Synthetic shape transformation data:

*-*-*

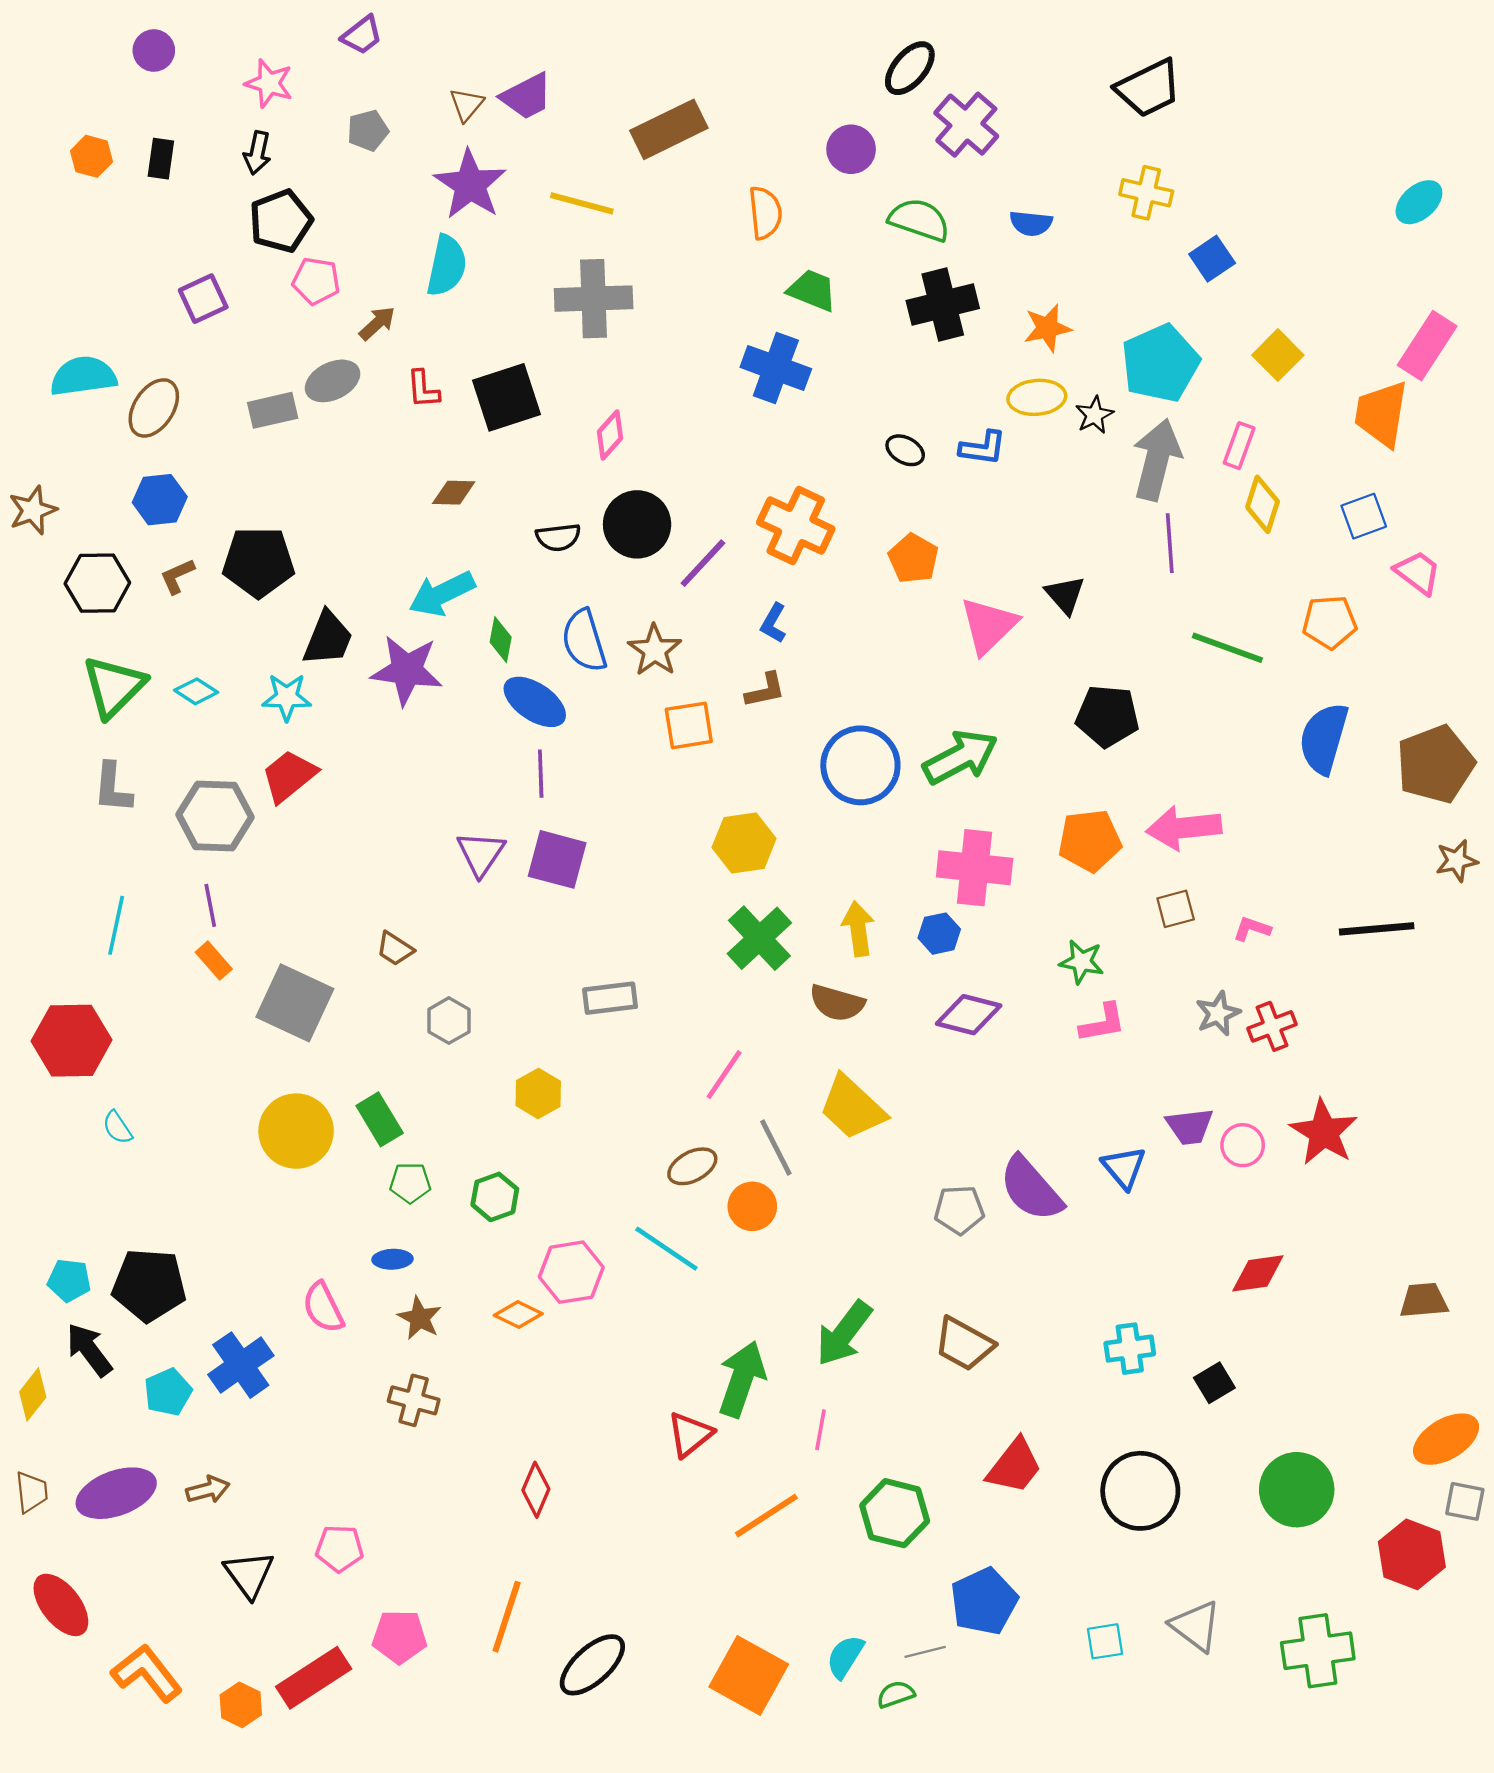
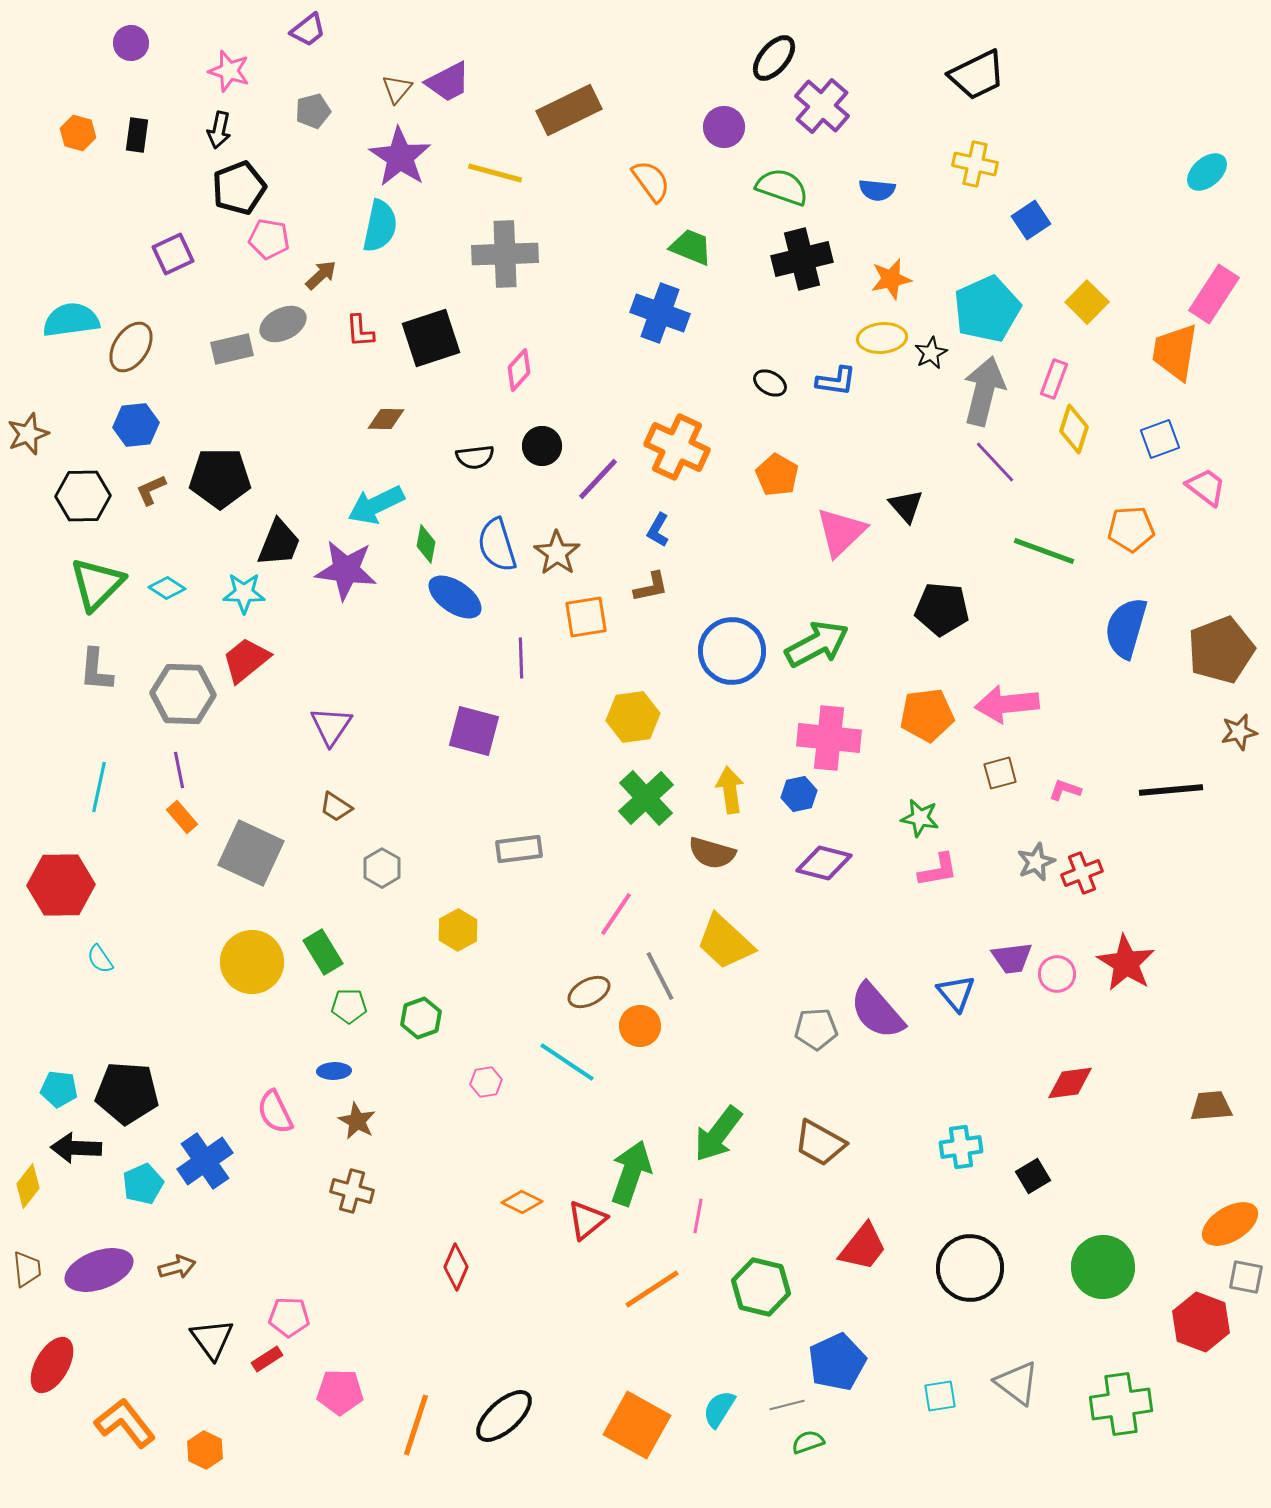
orange semicircle: (765, 213) -> (651, 181), turned -30
black circle: (637, 524) -> (542, 446), size x0.7
purple line: (1170, 543) -> (995, 462), turned -39
purple line: (541, 774) -> (521, 658), moved
purple triangle: (481, 854) -> (331, 726), moved
pink hexagon: (571, 1272) -> (486, 1082), size x0.6
orange diamond: (518, 1314) -> (522, 1202), moved
black arrow: (89, 1350) -> (76, 1148), turned -51
red ellipse: (61, 1605) -> (52, 1365), turned 68
orange line: (507, 1617) -> (416, 1425), moved
red rectangle: (314, 1678) -> (267, 1359), moved, size x0.5
green semicircle: (896, 1694) -> (808, 1442), moved

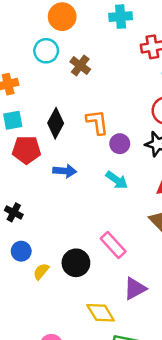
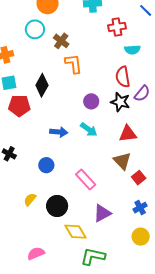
orange L-shape: (97, 122) -> (74, 64), moved
blue arrow: (65, 171) -> (59, 132), moved
blue circle: (21, 251) -> (46, 165), moved
black circle: (76, 263) -> (57, 206), moved

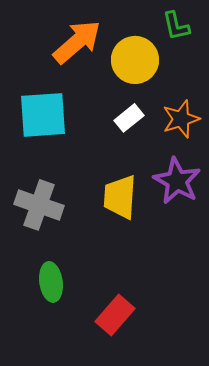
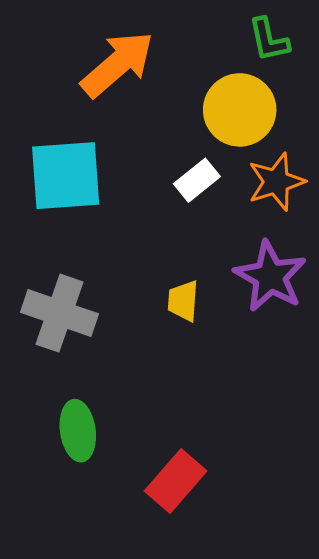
yellow circle: (135, 60) -> (240, 110), moved
yellow trapezoid: (120, 197) -> (183, 301), size x0.6

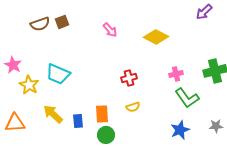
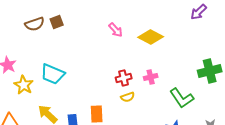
pink arrow: (110, 30) -> (116, 30), moved
pink cross: (176, 74) -> (151, 77), moved
yellow semicircle: (133, 107) -> (128, 97), moved

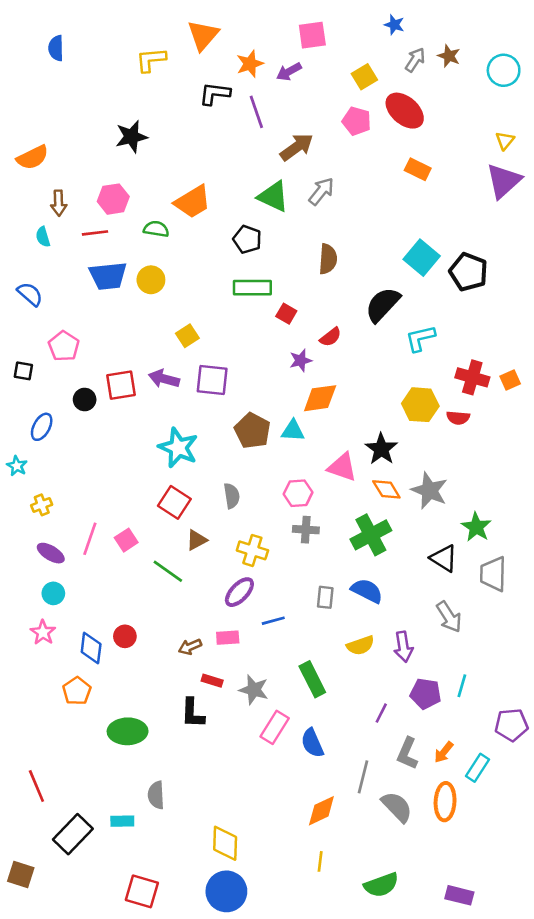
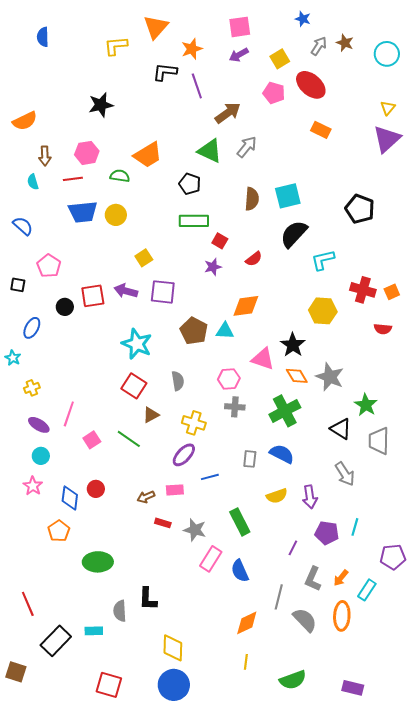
purple arrow: (289, 72) -> (239, 55), moved
cyan square: (422, 258) -> (288, 196), moved, turned 36
purple star: (301, 360) -> (213, 267), moved
red semicircle: (458, 418) -> (383, 329), moved
pink square: (126, 540) -> (92, 440), moved
black L-shape: (193, 713) -> (148, 599), moved

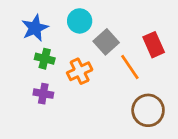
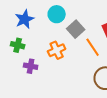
green cross: (45, 59) -> (18, 45), moved

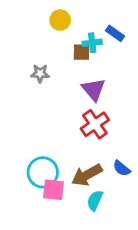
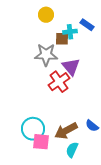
gray star: (40, 73) -> (46, 55), moved, size x1.6
red cross: (95, 124) -> (59, 82), moved

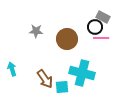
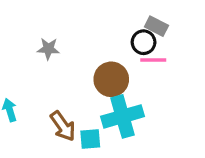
brown circle: (67, 39) -> (111, 79), moved
cyan cross: (82, 73) -> (123, 116), turned -30

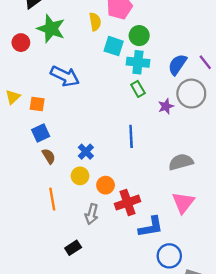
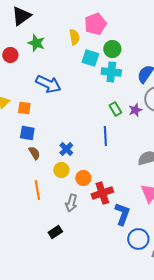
green star: (51, 29) -> (36, 43), size x0.7
green rectangle: (138, 89) -> (115, 109), moved
blue square: (41, 133) -> (27, 133), turned 35
blue L-shape: (151, 227) -> (122, 214), turned -60

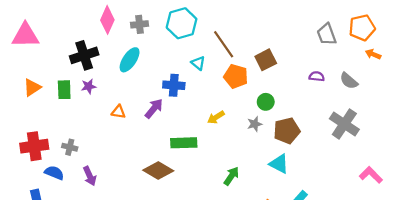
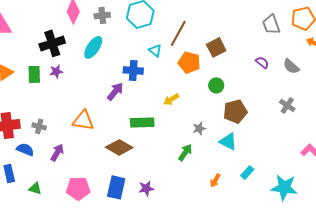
brown line: (224, 44) -> (178, 33), turned 64
purple semicircle: (317, 76) -> (262, 62), turned 32
orange triangle: (118, 112) -> (83, 120), moved, size x1.6
gray star: (255, 124) -> (199, 128), moved
gray cross: (344, 124) -> (287, 105), size x0.6
purple arrow: (90, 176) -> (57, 152), turned -126

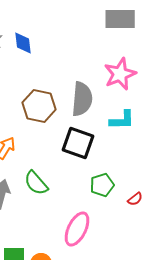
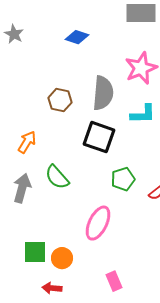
blue diamond: (23, 43) -> (77, 37), moved, turned -65
brown hexagon: (39, 106) -> (60, 100), size x0.7

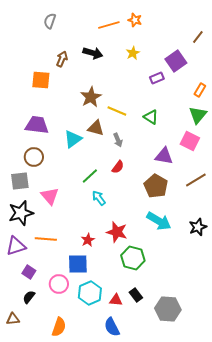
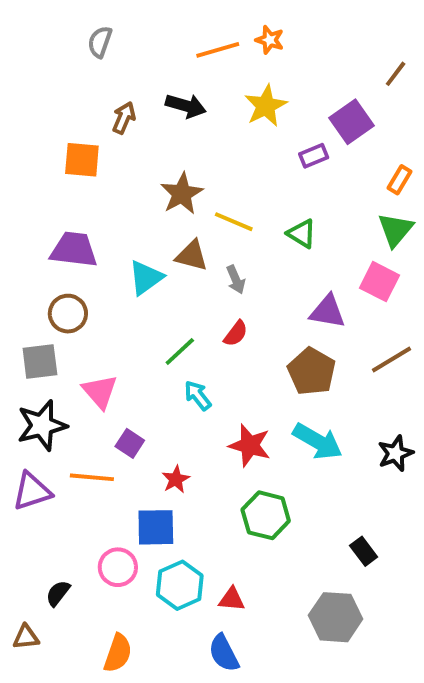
yellow star: (133, 53) -> (266, 106), size x1.5
red star: (117, 232) -> (250, 445), moved
purple square: (29, 272) -> (130, 443), moved
black rectangle: (136, 295) -> (364, 551), moved

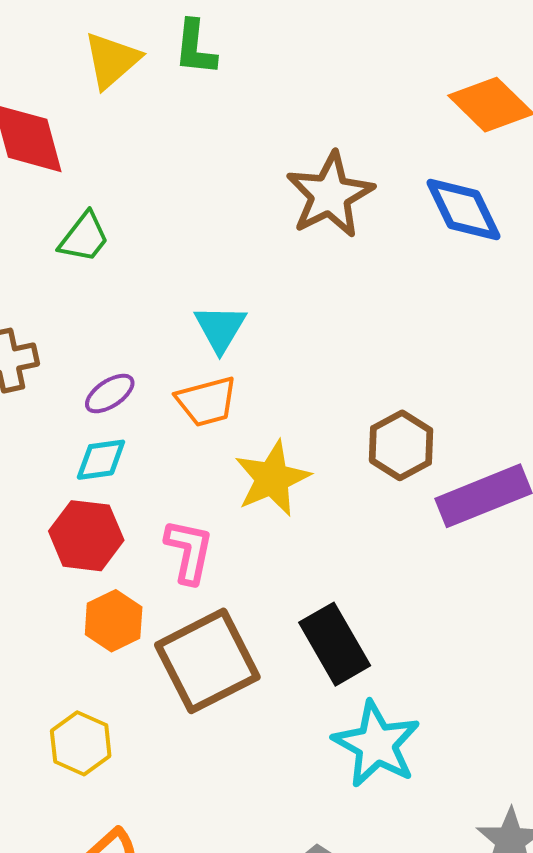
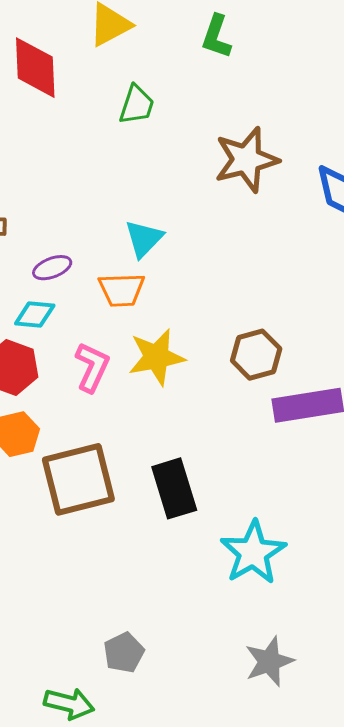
green L-shape: (195, 48) -> (216, 36), moved
green trapezoid: (84, 237) -> (137, 105), moved, turned -33
pink L-shape: (189, 551) -> (92, 367), moved
cyan star: (376, 744) -> (253, 553), moved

*-*-*

Task directions: In the records above, take every line from the opening one through the line with "black arrow: (89, 1350)" and repeat it exactly; pictures are not part of the copy.

Task answer:
orange semicircle: (765, 213) -> (651, 181), turned -30
black circle: (637, 524) -> (542, 446), size x0.7
purple line: (1170, 543) -> (995, 462), turned -39
purple line: (541, 774) -> (521, 658), moved
purple triangle: (481, 854) -> (331, 726), moved
pink hexagon: (571, 1272) -> (486, 1082), size x0.6
orange diamond: (518, 1314) -> (522, 1202), moved
black arrow: (89, 1350) -> (76, 1148), turned -51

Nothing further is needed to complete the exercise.